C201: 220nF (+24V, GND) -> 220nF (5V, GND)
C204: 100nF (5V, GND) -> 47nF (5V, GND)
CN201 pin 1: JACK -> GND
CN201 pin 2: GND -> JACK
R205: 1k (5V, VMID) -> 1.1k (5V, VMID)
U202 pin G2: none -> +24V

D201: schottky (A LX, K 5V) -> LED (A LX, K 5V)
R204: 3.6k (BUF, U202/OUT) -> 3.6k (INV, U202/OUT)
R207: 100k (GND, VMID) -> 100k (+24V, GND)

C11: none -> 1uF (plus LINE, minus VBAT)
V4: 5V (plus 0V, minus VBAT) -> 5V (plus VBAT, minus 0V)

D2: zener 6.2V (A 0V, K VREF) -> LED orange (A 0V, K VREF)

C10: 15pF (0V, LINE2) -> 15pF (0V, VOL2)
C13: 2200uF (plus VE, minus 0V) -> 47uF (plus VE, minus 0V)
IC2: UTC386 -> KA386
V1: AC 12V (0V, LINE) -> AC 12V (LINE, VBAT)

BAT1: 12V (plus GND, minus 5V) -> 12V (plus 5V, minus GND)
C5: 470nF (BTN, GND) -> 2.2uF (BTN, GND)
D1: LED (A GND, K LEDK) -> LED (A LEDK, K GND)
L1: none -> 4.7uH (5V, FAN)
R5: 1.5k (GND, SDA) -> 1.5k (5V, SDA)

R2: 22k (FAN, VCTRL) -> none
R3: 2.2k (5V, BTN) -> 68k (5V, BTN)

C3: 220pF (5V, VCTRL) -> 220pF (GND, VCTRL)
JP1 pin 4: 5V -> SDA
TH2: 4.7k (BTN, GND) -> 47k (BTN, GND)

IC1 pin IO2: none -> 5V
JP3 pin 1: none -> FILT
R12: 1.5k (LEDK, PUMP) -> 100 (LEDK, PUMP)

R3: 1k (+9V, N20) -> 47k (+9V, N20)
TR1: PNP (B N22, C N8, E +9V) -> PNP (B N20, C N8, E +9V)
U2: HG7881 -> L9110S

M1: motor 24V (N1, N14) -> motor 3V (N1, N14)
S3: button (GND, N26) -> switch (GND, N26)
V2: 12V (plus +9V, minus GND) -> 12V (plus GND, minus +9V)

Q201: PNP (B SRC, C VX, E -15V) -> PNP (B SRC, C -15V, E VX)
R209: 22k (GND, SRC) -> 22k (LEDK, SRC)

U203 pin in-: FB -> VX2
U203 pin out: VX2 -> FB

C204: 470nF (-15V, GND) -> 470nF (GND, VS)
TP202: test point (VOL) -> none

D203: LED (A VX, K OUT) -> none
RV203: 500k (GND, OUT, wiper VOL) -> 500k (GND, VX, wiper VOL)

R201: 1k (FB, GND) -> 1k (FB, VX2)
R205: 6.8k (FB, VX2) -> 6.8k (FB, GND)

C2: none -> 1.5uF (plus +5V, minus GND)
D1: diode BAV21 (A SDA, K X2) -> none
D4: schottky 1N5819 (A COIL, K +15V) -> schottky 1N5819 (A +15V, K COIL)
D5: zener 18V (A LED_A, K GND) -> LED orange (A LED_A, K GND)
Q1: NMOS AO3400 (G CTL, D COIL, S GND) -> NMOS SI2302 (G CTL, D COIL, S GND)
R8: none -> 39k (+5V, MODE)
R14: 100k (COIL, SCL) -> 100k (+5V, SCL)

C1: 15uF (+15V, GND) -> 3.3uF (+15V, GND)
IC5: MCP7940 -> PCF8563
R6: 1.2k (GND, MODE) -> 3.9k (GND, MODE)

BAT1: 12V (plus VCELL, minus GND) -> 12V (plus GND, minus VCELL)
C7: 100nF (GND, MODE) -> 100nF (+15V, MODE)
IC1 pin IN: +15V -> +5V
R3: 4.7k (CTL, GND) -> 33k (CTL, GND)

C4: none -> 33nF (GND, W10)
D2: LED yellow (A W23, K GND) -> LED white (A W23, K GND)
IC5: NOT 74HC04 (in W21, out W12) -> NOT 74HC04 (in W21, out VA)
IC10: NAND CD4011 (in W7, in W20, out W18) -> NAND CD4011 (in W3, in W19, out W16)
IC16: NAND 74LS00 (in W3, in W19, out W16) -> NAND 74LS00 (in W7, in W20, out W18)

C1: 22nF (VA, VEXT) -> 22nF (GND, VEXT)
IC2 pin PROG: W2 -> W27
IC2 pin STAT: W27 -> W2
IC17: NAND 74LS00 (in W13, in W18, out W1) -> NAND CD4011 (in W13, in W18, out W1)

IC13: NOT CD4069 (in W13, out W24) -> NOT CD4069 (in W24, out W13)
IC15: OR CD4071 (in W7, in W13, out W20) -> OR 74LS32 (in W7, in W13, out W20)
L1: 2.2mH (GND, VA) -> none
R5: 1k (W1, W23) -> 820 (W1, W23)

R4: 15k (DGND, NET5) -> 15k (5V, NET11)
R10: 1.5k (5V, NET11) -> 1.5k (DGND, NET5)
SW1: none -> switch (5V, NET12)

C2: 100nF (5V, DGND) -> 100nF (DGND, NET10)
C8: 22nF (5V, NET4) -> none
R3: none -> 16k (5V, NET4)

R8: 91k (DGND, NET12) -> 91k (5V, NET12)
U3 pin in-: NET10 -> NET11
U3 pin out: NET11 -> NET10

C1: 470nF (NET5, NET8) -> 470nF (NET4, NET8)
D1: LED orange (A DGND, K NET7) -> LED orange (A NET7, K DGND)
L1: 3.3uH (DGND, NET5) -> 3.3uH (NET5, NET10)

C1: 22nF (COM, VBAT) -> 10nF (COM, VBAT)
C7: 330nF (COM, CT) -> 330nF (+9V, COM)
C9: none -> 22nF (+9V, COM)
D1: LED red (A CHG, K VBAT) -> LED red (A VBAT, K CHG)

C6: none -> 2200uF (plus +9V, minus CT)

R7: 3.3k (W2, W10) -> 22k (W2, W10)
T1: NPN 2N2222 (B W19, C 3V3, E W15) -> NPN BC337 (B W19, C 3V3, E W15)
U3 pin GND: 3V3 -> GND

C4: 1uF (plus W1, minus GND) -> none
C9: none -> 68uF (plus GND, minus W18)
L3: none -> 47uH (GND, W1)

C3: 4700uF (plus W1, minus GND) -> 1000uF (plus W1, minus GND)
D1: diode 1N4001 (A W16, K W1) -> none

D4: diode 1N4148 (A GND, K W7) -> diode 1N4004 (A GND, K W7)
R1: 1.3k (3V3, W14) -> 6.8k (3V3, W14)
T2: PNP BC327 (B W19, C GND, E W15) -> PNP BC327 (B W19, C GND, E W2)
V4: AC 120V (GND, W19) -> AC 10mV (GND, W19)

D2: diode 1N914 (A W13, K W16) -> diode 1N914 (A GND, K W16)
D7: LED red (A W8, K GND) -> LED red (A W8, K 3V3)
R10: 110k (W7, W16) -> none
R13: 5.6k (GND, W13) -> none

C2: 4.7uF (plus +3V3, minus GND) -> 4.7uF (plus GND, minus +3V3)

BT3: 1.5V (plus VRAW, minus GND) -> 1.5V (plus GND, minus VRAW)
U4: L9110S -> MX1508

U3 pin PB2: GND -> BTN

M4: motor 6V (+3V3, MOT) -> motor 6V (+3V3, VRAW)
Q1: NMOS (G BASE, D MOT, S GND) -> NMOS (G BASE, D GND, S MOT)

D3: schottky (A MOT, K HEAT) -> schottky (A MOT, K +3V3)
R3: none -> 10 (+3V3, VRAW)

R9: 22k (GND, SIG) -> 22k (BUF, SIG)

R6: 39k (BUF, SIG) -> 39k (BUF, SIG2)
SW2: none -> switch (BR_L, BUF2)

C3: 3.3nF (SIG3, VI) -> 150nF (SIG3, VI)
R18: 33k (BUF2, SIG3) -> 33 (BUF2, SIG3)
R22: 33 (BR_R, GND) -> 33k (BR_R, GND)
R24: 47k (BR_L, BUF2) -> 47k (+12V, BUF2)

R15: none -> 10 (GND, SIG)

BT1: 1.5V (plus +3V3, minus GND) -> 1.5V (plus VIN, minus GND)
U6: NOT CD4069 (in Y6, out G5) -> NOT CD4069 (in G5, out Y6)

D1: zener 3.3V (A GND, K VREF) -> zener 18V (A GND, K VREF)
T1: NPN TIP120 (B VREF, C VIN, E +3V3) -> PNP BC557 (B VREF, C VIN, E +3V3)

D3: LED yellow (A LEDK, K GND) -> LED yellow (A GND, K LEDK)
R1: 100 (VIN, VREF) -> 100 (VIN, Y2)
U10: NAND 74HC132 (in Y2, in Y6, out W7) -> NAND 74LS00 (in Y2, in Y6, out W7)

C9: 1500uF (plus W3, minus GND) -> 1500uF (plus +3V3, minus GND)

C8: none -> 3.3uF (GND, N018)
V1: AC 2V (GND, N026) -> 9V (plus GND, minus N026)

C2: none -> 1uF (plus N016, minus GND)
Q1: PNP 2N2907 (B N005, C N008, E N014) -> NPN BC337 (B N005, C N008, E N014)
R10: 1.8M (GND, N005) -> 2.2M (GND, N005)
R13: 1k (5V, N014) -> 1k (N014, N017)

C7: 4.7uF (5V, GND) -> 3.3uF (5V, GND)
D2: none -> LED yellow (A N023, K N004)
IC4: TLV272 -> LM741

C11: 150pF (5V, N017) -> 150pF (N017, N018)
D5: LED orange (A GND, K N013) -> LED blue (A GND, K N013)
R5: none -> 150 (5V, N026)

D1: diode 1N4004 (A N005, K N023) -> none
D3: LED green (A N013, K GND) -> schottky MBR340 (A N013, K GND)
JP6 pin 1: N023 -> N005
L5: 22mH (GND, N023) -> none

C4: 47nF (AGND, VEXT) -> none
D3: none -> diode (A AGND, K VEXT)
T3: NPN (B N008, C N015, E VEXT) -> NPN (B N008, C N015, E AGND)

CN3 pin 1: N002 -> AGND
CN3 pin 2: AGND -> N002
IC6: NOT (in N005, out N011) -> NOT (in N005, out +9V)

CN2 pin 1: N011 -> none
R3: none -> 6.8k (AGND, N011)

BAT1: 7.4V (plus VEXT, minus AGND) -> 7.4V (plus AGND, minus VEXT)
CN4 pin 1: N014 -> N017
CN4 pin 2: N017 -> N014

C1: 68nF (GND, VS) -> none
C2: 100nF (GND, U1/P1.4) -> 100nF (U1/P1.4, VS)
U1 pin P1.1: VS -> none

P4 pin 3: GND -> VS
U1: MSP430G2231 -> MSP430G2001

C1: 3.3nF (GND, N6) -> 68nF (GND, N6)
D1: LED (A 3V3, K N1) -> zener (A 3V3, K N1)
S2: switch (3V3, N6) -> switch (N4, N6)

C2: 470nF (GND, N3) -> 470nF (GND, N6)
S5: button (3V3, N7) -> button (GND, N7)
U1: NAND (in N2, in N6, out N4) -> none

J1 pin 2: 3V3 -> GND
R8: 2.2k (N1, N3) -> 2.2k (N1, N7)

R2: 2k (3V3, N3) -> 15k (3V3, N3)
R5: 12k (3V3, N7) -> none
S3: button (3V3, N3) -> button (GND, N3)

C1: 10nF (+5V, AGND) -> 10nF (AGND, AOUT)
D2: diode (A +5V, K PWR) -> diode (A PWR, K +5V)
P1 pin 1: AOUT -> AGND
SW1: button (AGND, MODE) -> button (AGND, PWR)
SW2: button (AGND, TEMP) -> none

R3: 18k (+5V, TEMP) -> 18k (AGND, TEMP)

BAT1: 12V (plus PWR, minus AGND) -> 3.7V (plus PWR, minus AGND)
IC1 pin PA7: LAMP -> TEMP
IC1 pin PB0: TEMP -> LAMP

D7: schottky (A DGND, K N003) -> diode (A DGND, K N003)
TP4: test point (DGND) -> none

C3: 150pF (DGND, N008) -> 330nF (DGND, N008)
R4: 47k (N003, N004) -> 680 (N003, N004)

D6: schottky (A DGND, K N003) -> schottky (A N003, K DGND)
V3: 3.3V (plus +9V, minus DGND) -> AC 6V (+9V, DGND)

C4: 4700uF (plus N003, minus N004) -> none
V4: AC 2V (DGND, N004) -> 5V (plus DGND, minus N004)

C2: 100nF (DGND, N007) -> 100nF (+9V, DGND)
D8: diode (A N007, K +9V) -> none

______

# ASSIGNMENT
Please give an exact copy of the lines above, beginning with the line containing "T1: NPN TIP120" and running through the line containing "V1: AC 2V (GND, N026)", and of no other lines.

# EXPECTED ANSWER
T1: NPN TIP120 (B VREF, C VIN, E +3V3) -> PNP BC557 (B VREF, C VIN, E +3V3)

D3: LED yellow (A LEDK, K GND) -> LED yellow (A GND, K LEDK)
R1: 100 (VIN, VREF) -> 100 (VIN, Y2)
U10: NAND 74HC132 (in Y2, in Y6, out W7) -> NAND 74LS00 (in Y2, in Y6, out W7)

C9: 1500uF (plus W3, minus GND) -> 1500uF (plus +3V3, minus GND)

C8: none -> 3.3uF (GND, N018)
V1: AC 2V (GND, N026) -> 9V (plus GND, minus N026)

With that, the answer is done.